WHAT IS EXPECTED
From the line containing "(433, 568) = (664, 558): none -> yellow bell" down to the line containing "(369, 157) = (358, 84): none -> black eraser" in the records below, reproduce every line exactly, ends included, and omit all others.

[Dataset entries]
- - - -
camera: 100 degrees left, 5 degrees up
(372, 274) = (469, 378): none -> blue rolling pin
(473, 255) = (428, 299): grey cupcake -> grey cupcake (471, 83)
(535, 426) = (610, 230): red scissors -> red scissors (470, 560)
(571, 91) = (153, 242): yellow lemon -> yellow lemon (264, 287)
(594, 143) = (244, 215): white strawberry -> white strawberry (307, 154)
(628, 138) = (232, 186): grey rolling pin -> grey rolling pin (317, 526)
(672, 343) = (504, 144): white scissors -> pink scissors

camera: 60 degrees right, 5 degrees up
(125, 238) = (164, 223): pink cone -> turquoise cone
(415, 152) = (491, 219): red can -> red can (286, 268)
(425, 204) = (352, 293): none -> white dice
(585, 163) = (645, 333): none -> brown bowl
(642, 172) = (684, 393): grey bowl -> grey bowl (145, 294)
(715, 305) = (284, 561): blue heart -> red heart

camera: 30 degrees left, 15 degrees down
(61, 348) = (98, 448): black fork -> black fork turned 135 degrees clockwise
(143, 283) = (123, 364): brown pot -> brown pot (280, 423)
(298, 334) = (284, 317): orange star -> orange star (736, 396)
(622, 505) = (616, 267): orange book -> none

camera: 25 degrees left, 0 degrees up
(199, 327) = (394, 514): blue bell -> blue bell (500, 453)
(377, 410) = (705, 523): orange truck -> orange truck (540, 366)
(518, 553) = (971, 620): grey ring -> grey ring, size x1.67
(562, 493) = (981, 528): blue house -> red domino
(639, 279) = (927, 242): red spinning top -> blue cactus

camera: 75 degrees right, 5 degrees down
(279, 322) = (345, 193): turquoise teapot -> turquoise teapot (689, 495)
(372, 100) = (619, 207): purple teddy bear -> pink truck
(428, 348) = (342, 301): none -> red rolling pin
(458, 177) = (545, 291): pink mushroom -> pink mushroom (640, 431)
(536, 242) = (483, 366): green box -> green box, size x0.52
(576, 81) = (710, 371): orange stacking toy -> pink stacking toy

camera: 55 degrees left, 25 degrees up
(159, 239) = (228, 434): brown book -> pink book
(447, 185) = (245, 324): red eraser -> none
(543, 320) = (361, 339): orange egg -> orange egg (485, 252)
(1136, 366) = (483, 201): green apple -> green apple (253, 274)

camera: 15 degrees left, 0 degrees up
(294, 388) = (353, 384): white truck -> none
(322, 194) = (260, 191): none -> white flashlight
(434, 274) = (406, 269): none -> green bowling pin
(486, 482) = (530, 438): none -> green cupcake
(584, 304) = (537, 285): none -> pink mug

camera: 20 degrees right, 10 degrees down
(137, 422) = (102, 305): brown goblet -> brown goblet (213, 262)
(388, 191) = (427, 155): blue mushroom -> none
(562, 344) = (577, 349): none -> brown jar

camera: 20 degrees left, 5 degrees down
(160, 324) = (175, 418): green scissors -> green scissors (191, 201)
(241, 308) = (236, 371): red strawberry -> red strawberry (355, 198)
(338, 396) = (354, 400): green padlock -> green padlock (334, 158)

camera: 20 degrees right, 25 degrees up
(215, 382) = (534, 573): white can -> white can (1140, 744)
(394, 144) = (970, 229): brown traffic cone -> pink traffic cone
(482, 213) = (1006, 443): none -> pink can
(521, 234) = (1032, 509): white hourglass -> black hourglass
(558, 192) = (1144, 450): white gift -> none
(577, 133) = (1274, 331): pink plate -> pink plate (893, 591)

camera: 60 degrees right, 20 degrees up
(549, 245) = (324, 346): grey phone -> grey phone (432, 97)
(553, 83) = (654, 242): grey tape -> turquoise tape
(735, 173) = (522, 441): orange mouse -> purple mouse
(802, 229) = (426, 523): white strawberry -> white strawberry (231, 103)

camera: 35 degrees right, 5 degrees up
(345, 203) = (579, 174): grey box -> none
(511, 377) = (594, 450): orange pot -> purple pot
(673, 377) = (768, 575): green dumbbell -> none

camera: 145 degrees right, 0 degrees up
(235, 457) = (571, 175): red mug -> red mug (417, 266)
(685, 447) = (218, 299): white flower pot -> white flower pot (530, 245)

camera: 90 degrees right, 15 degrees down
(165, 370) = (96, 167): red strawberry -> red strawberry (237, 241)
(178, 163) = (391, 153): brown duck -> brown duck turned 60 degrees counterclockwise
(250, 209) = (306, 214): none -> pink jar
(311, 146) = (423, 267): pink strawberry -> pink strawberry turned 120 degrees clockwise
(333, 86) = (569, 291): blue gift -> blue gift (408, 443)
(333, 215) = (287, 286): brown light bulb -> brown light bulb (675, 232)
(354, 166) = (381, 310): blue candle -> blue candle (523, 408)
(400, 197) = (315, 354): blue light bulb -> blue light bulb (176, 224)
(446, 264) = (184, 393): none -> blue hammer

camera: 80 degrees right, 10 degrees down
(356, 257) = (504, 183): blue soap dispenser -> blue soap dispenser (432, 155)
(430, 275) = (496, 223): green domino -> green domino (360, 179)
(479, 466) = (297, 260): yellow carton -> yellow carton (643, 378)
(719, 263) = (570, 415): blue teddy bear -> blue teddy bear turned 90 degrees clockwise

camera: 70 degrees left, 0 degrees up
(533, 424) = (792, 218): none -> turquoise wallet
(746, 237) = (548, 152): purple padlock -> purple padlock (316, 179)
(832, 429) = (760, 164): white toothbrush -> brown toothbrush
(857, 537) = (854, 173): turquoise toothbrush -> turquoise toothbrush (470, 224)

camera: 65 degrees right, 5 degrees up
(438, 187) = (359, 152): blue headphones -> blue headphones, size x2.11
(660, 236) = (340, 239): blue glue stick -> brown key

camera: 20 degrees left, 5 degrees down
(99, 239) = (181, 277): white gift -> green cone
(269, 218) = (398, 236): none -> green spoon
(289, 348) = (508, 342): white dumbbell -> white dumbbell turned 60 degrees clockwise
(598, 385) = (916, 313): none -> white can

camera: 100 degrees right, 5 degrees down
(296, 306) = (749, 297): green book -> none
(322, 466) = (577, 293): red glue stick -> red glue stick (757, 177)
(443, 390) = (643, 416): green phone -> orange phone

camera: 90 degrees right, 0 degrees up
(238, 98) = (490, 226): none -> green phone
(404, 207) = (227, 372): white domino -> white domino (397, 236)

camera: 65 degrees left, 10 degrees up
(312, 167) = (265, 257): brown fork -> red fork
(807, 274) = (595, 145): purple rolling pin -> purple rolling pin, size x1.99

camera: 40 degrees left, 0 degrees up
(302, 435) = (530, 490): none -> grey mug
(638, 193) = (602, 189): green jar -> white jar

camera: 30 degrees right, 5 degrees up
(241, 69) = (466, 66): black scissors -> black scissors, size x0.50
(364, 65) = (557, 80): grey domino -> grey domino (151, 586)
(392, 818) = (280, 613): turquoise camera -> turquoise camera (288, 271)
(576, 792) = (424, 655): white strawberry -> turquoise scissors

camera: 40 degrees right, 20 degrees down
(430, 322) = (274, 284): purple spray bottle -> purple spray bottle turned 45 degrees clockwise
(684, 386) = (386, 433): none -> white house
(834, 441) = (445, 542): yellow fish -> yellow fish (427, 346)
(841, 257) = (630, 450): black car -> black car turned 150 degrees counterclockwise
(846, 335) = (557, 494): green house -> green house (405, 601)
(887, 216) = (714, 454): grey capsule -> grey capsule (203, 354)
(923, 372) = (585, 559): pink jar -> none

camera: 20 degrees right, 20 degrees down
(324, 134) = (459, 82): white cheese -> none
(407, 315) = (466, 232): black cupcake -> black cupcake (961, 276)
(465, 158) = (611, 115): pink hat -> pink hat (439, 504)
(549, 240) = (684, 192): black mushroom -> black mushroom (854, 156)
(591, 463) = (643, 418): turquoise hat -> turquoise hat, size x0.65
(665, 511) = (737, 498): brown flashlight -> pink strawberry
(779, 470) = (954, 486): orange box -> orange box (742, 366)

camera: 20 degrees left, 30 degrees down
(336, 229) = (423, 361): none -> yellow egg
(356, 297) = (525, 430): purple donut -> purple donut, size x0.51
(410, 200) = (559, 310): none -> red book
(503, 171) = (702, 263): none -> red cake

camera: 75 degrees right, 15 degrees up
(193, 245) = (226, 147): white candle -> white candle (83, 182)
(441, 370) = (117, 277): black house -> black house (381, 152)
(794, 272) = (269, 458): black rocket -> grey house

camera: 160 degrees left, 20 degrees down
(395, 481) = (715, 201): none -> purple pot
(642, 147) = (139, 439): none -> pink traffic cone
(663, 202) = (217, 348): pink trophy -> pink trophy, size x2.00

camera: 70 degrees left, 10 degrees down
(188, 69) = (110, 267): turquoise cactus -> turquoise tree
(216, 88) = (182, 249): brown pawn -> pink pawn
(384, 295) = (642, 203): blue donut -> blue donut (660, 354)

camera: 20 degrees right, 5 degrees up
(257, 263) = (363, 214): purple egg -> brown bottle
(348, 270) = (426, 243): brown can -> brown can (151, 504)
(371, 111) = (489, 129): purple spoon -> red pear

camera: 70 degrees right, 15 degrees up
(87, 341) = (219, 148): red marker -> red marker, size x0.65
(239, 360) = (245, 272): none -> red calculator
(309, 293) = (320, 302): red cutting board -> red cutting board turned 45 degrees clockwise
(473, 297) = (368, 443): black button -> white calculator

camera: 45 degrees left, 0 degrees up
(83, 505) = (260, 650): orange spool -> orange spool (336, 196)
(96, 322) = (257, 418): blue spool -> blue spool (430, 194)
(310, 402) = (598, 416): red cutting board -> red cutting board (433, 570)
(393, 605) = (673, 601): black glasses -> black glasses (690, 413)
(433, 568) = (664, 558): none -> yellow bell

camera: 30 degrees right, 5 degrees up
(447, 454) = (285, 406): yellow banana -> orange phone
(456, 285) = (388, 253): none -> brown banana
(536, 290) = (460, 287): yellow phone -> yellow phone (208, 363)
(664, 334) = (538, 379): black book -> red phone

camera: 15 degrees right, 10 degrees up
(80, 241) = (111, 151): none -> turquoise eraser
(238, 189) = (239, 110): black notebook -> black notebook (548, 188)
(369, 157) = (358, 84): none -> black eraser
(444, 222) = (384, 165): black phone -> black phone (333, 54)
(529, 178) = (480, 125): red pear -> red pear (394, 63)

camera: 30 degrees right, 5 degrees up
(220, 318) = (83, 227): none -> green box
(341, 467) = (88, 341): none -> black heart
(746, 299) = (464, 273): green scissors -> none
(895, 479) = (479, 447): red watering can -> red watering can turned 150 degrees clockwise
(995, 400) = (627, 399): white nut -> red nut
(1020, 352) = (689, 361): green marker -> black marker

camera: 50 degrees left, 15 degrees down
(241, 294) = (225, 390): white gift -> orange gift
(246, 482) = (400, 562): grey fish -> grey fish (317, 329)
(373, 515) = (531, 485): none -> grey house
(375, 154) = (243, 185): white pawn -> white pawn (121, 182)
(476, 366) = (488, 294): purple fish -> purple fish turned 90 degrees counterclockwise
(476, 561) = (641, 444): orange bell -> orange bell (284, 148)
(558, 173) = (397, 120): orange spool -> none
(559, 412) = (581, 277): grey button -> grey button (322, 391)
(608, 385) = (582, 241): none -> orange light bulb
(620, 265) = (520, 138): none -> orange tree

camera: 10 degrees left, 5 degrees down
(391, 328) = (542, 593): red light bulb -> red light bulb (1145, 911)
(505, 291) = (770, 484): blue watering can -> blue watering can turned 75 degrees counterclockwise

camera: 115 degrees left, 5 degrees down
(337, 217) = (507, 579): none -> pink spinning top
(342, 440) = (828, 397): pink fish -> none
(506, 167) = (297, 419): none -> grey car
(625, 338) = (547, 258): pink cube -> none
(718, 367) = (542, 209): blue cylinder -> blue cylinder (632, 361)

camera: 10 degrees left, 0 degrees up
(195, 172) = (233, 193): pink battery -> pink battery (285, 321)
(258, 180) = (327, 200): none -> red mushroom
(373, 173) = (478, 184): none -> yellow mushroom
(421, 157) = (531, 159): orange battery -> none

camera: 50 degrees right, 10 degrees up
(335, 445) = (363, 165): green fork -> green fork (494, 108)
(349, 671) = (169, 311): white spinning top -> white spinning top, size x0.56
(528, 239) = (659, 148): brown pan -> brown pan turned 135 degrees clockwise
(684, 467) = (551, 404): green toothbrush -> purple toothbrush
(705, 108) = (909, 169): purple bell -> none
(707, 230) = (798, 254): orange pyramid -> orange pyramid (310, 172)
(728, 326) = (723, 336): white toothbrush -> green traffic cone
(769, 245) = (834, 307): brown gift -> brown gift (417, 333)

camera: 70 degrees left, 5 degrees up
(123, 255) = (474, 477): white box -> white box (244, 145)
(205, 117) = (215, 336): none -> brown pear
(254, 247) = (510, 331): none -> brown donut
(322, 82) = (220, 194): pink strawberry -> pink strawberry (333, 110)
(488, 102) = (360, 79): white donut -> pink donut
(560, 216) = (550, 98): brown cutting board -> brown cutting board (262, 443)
- - - -
ANSWER SPACE
(433, 568) = (664, 558): none -> yellow bell

camera: 30 degrees right, 5 degrees up
(447, 454) = (285, 406): yellow banana -> orange phone
(456, 285) = (388, 253): none -> brown banana
(536, 290) = (460, 287): yellow phone -> yellow phone (208, 363)
(664, 334) = (538, 379): black book -> red phone

camera: 15 degrees right, 10 degrees up
(80, 241) = (111, 151): none -> turquoise eraser
(238, 189) = (239, 110): black notebook -> black notebook (548, 188)
(369, 157) = (358, 84): none -> black eraser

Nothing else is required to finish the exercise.